[EXCERPTED DATA]:
-*-*-

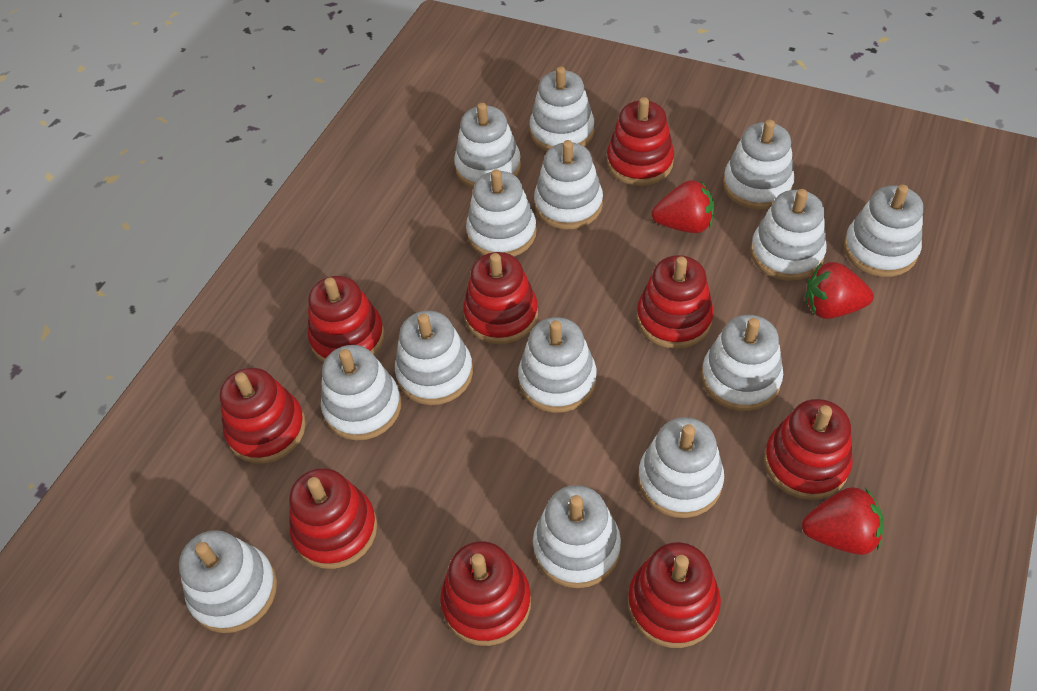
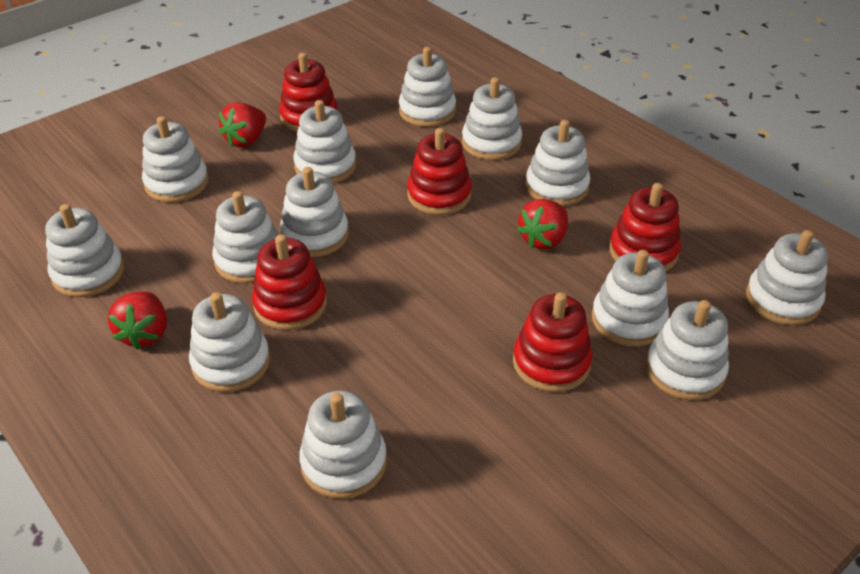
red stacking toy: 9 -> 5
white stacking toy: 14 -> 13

-*-*-

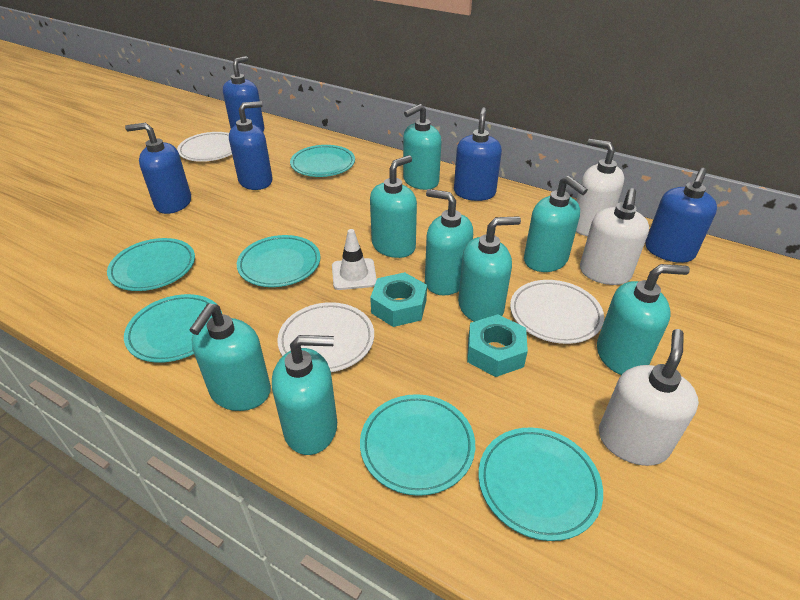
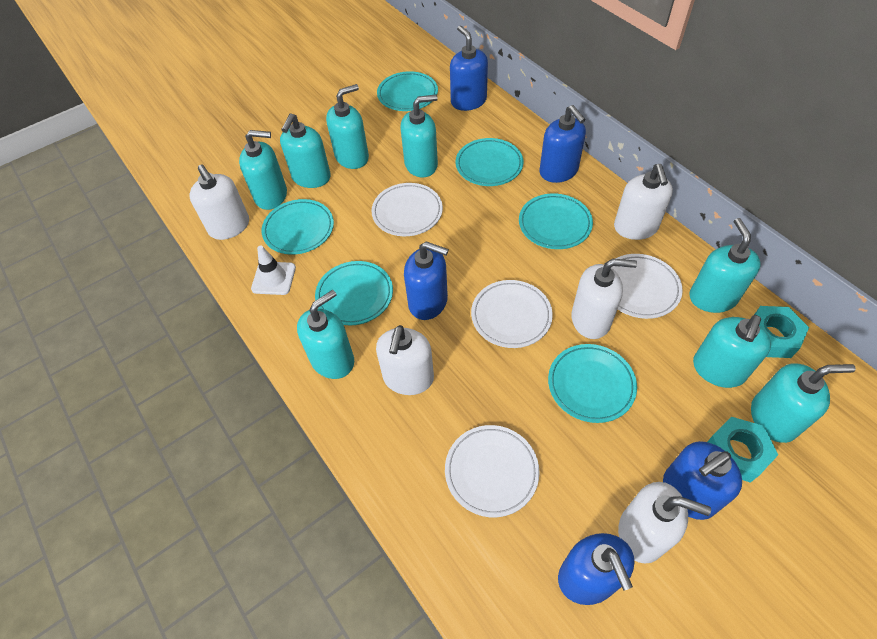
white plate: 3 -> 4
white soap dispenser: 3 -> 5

-*-*-

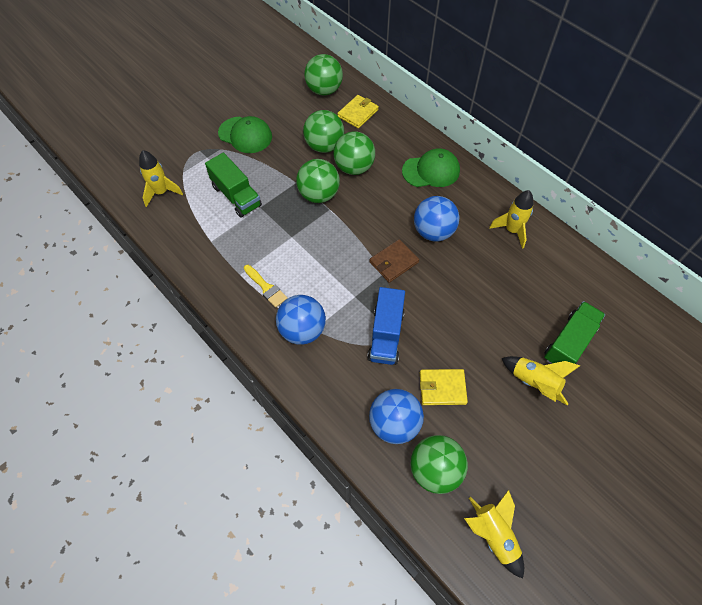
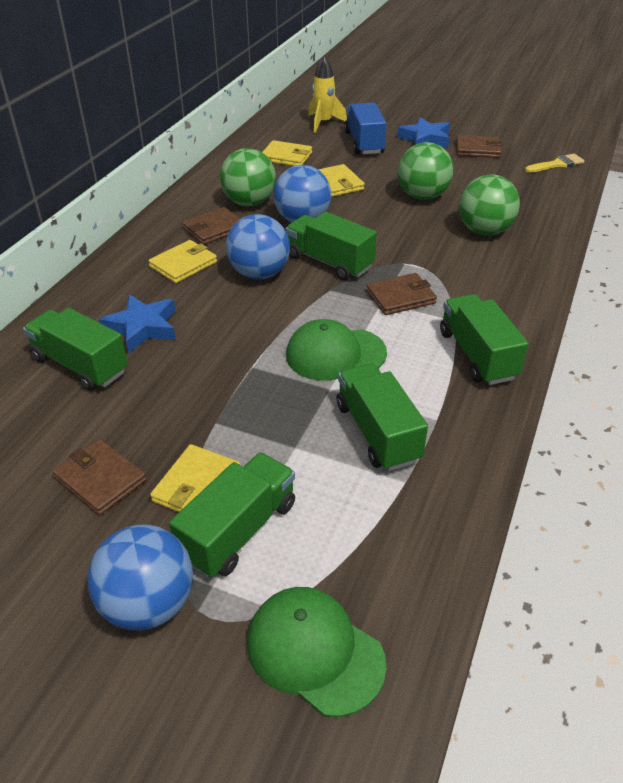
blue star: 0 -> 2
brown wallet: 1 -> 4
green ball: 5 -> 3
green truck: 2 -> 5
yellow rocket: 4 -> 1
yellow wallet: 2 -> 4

-*-*-

[TASK DESCRIPTION]: From the entries above, give again exactly the lines running from the line with "brown wallet: 1 -> 4" to the line with "yellow wallet: 2 -> 4"; include both of those lines.

[RESPONSE TO THIS EXERCISE]:
brown wallet: 1 -> 4
green ball: 5 -> 3
green truck: 2 -> 5
yellow rocket: 4 -> 1
yellow wallet: 2 -> 4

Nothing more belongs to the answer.